* **Instructions to follow**
Write every line below out again, exactly as given, but leave out the pictures.

#### Data for this task

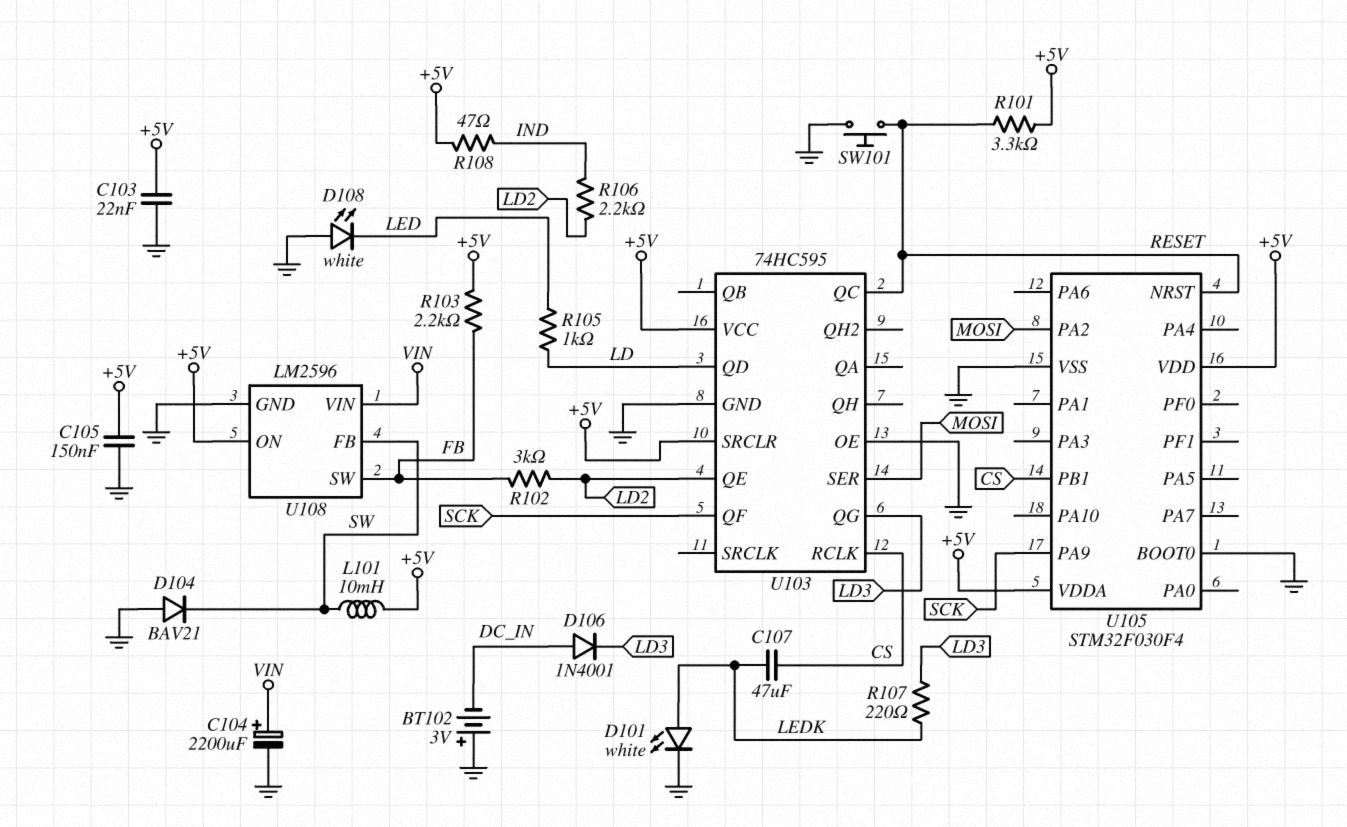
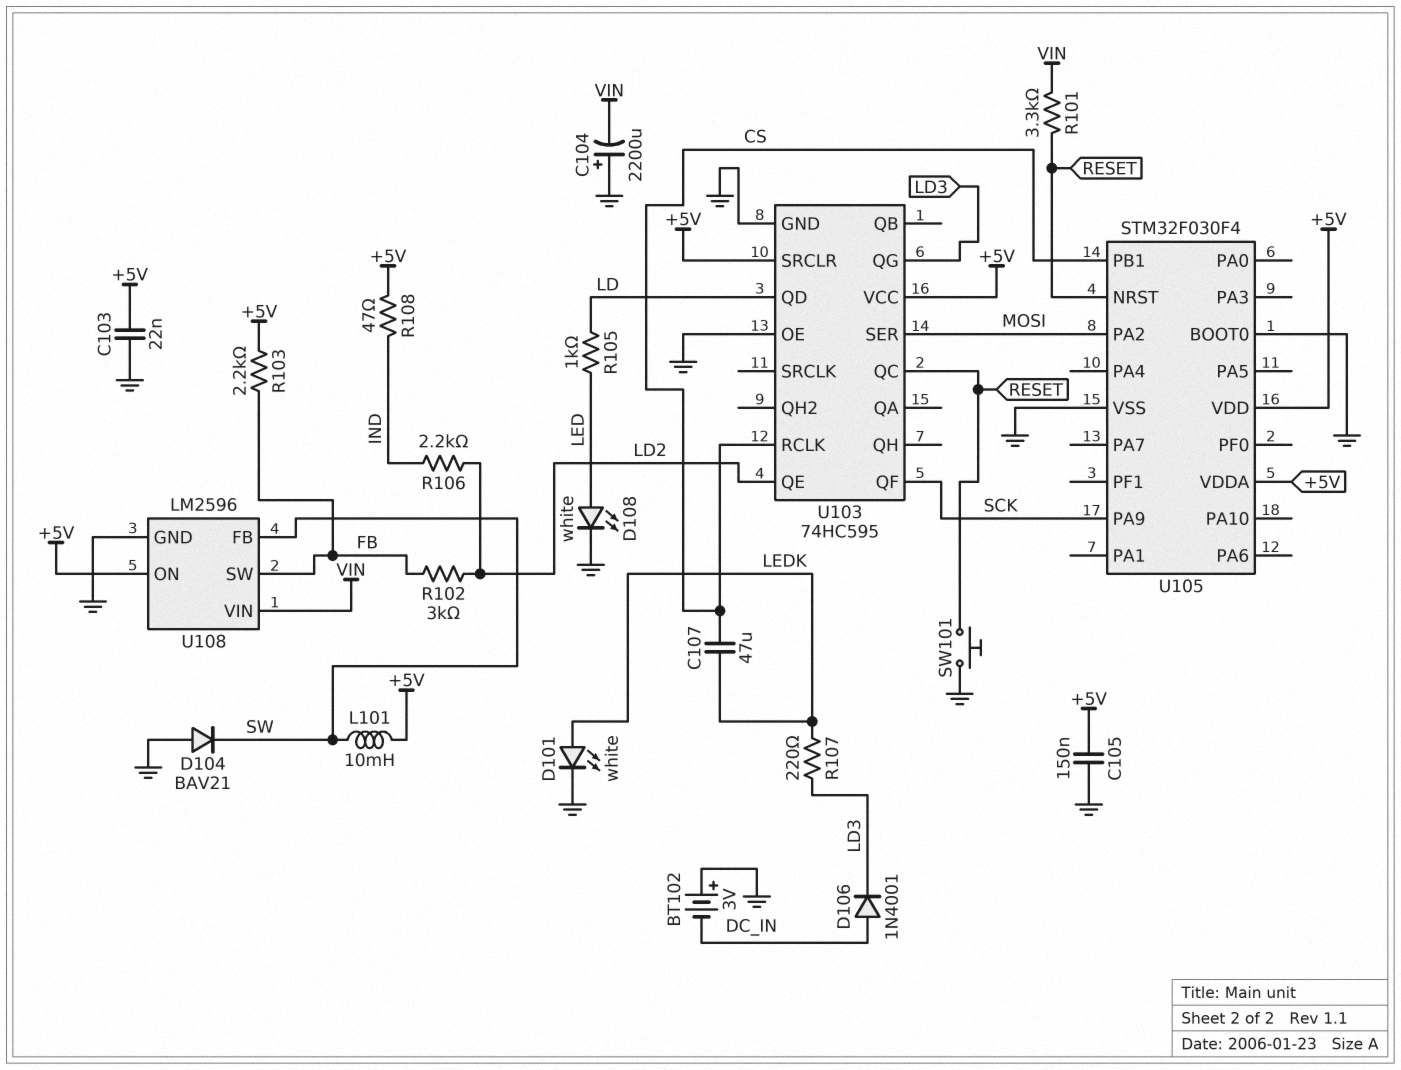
C104: 2200uF (plus VIN, minus GND) -> 2200uF (plus GND, minus VIN)
D108: LED white (A GND, K LED) -> LED white (A LED, K GND)
R101: 3.3k (+5V, RESET) -> 3.3k (RESET, VIN)

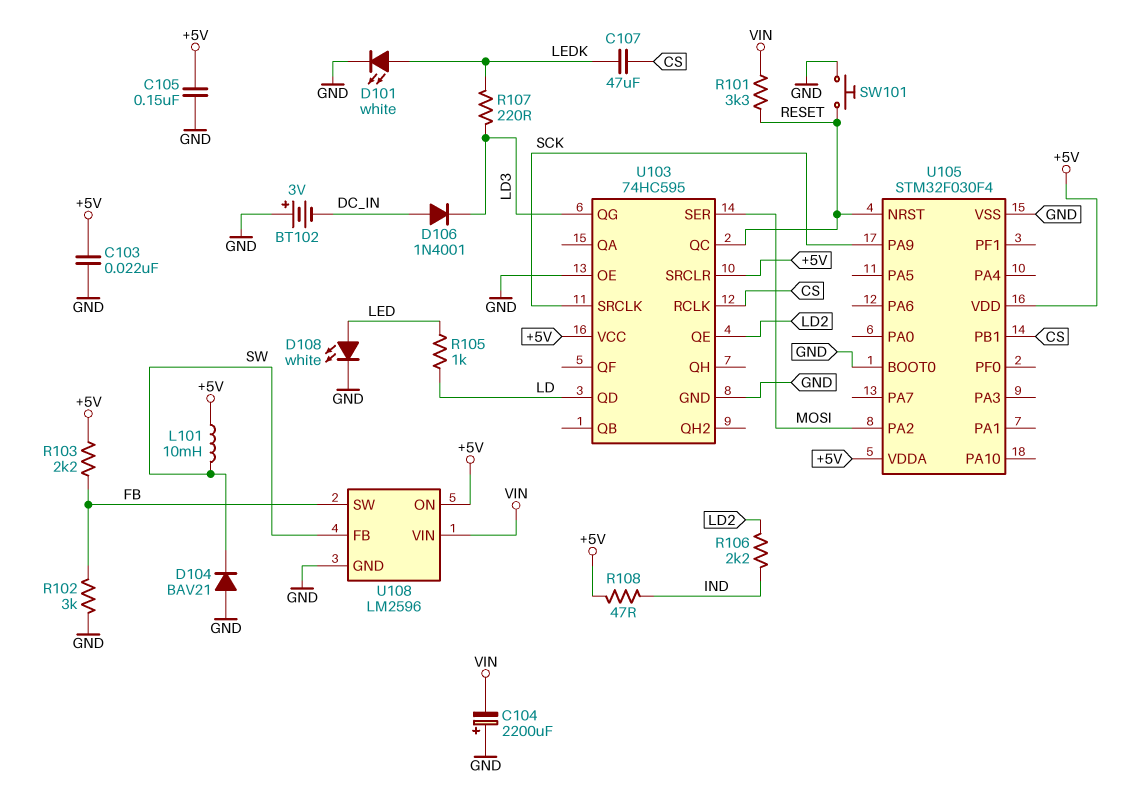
R102: 3k (FB, LD2) -> 3k (FB, GND)
U103 pin QF: SCK -> none
U103 pin SRCLK: none -> SCK

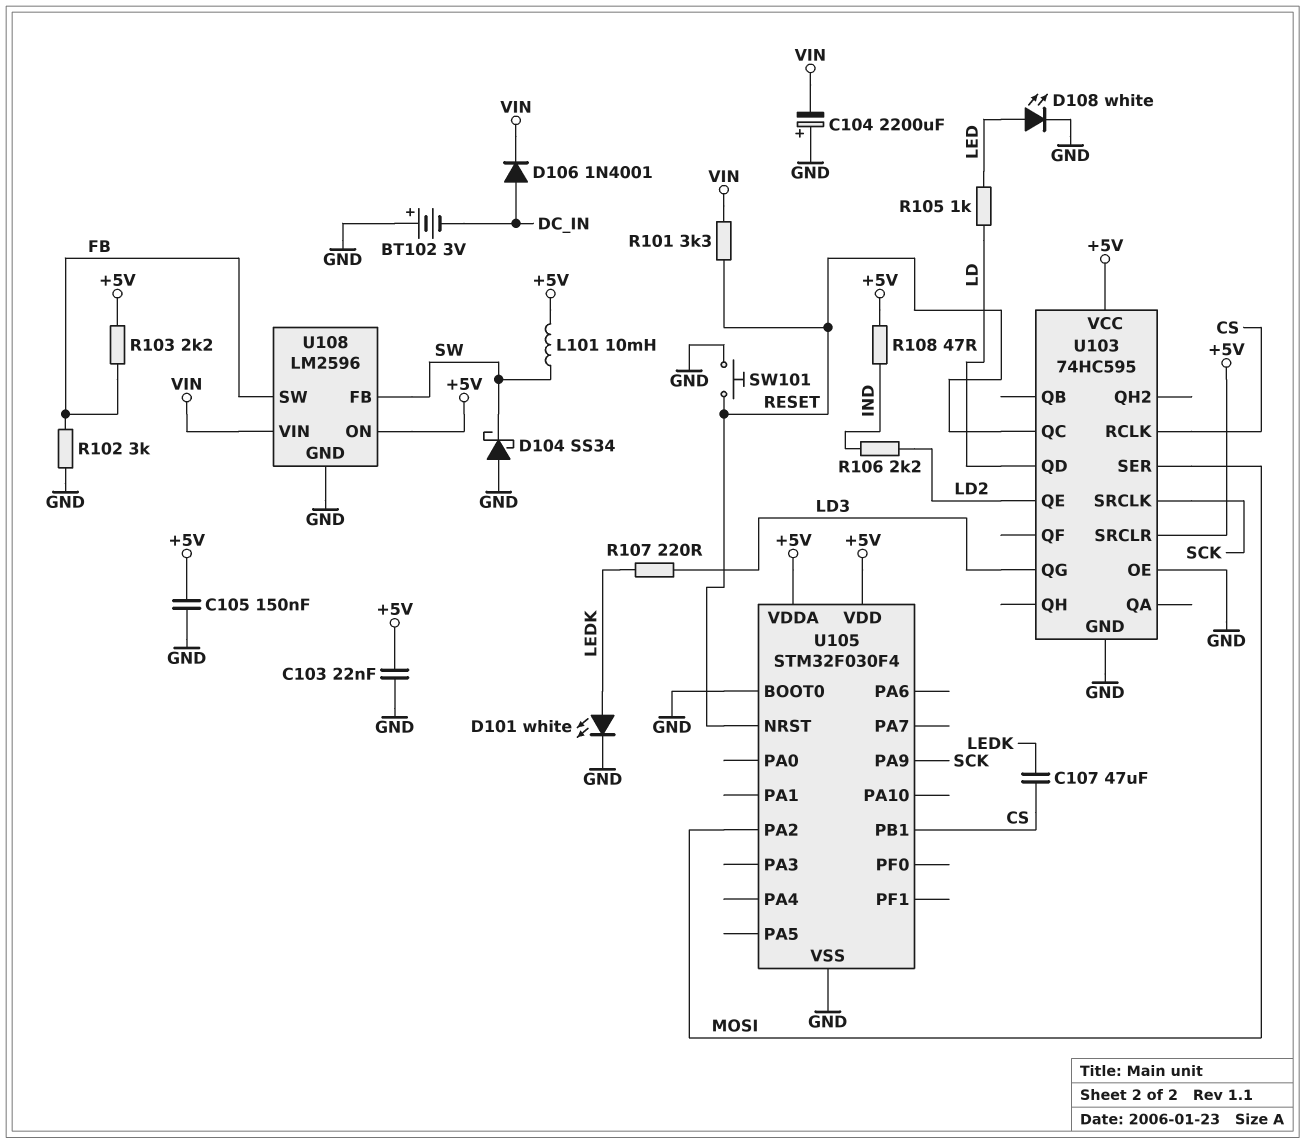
D104: diode BAV21 (A GND, K SW) -> schottky SS34 (A GND, K SW)
D106: diode 1N4001 (A DC_IN, K LD3) -> diode 1N4001 (A DC_IN, K VIN)

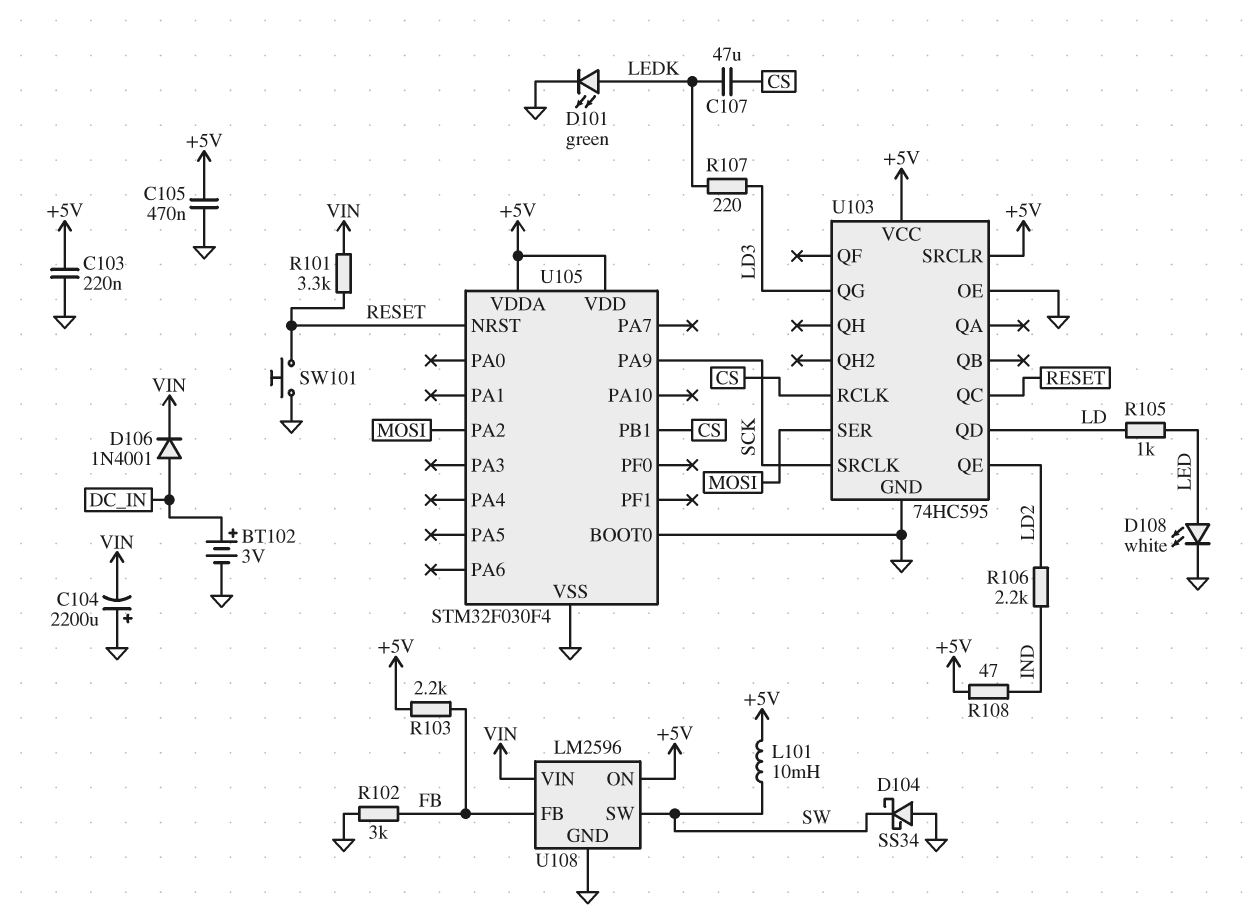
BT102: 3V (plus GND, minus DC_IN) -> 3V (plus DC_IN, minus GND)
C103: 22nF (+5V, GND) -> 220nF (+5V, GND)
C105: 150nF (+5V, GND) -> 470nF (+5V, GND)
D101: LED white (A LEDK, K GND) -> LED green (A LEDK, K GND)
U108 pin FB: SW -> FB
U108 pin SW: FB -> SW

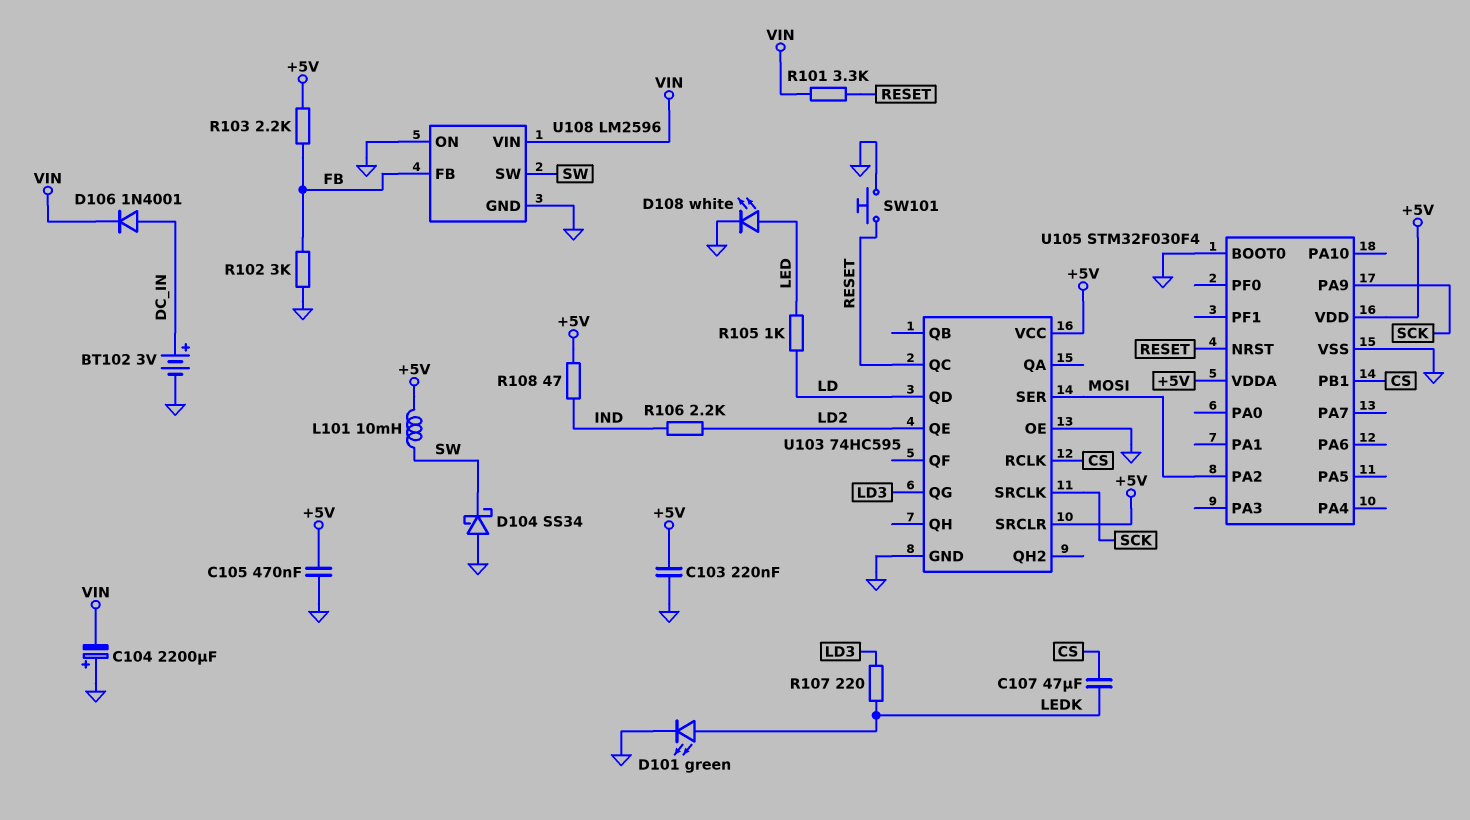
U108 pin ON: +5V -> GND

########

* **Task response**
C104: 2200uF (plus VIN, minus GND) -> 2200uF (plus GND, minus VIN)
D108: LED white (A GND, K LED) -> LED white (A LED, K GND)
R101: 3.3k (+5V, RESET) -> 3.3k (RESET, VIN)

R102: 3k (FB, LD2) -> 3k (FB, GND)
U103 pin QF: SCK -> none
U103 pin SRCLK: none -> SCK

D104: diode BAV21 (A GND, K SW) -> schottky SS34 (A GND, K SW)
D106: diode 1N4001 (A DC_IN, K LD3) -> diode 1N4001 (A DC_IN, K VIN)

BT102: 3V (plus GND, minus DC_IN) -> 3V (plus DC_IN, minus GND)
C103: 22nF (+5V, GND) -> 220nF (+5V, GND)
C105: 150nF (+5V, GND) -> 470nF (+5V, GND)
D101: LED white (A LEDK, K GND) -> LED green (A LEDK, K GND)
U108 pin FB: SW -> FB
U108 pin SW: FB -> SW

U108 pin ON: +5V -> GND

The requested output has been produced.